### Exercise objective
Copy out, from the data below, each line in which the word "white" occurs.

### Data segment

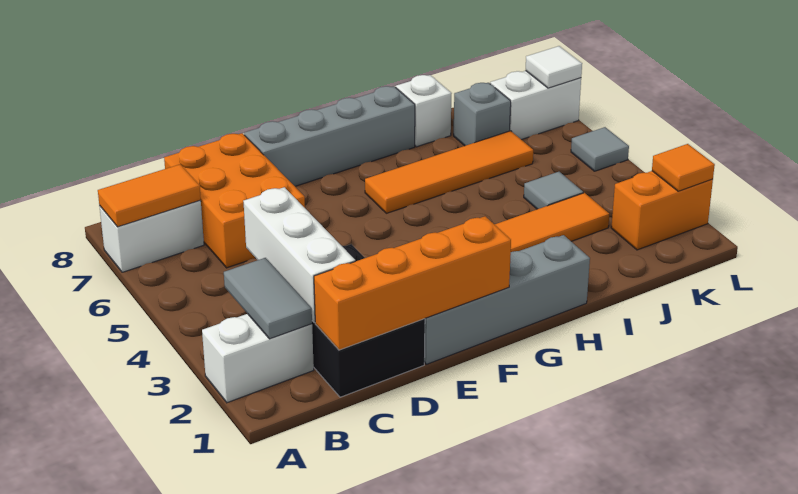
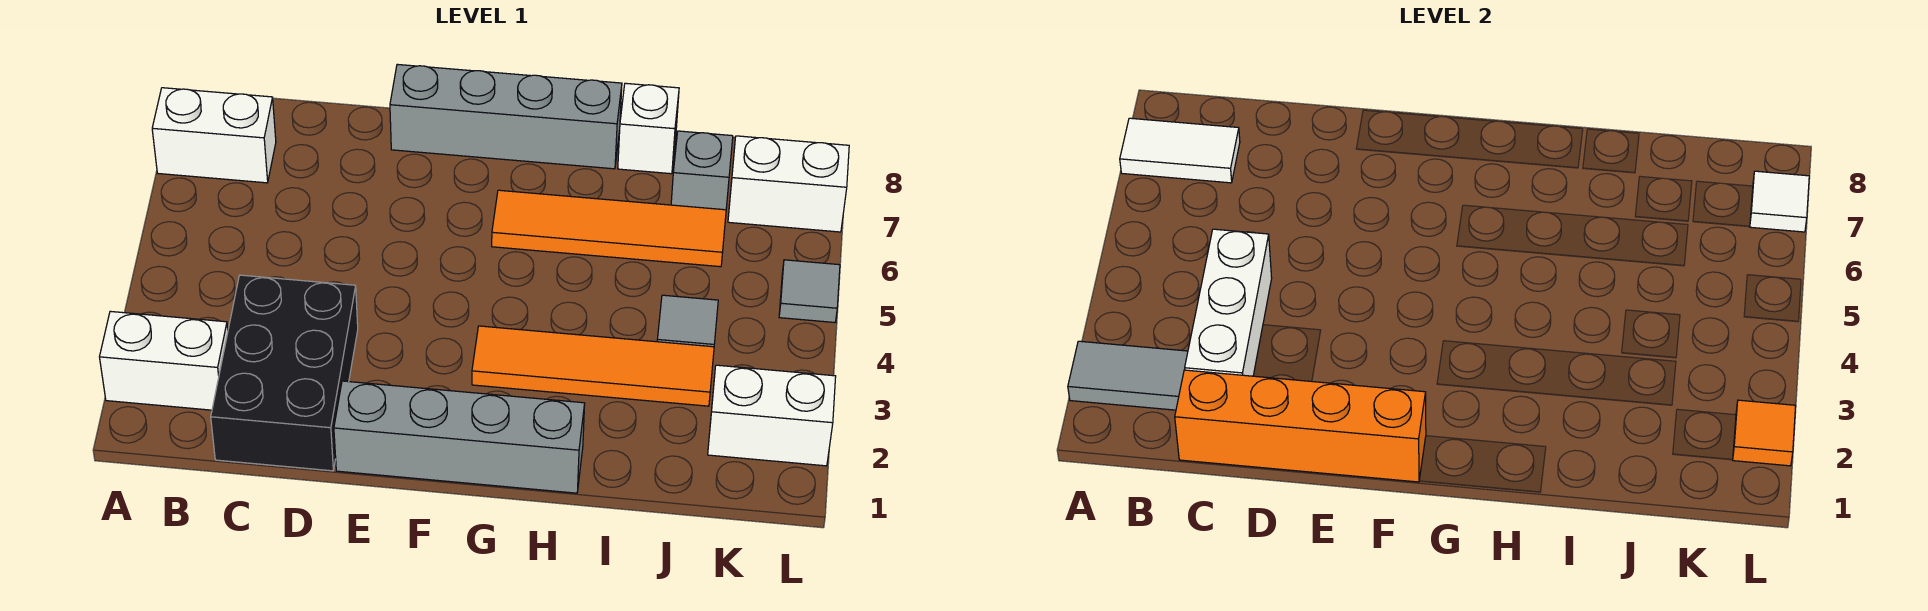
orange tile A7:B7 level 2 -> white tile A7:B7 level 2
grey tile B2:B3 level 2 -> grey tile A2:B2 level 2
orange brick C6:D8 level 1 -> none
orange brick K2:L2 level 1 -> white brick K2:L2 level 1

### Answer to this exercise
orange tile A7:B7 level 2 -> white tile A7:B7 level 2
orange brick K2:L2 level 1 -> white brick K2:L2 level 1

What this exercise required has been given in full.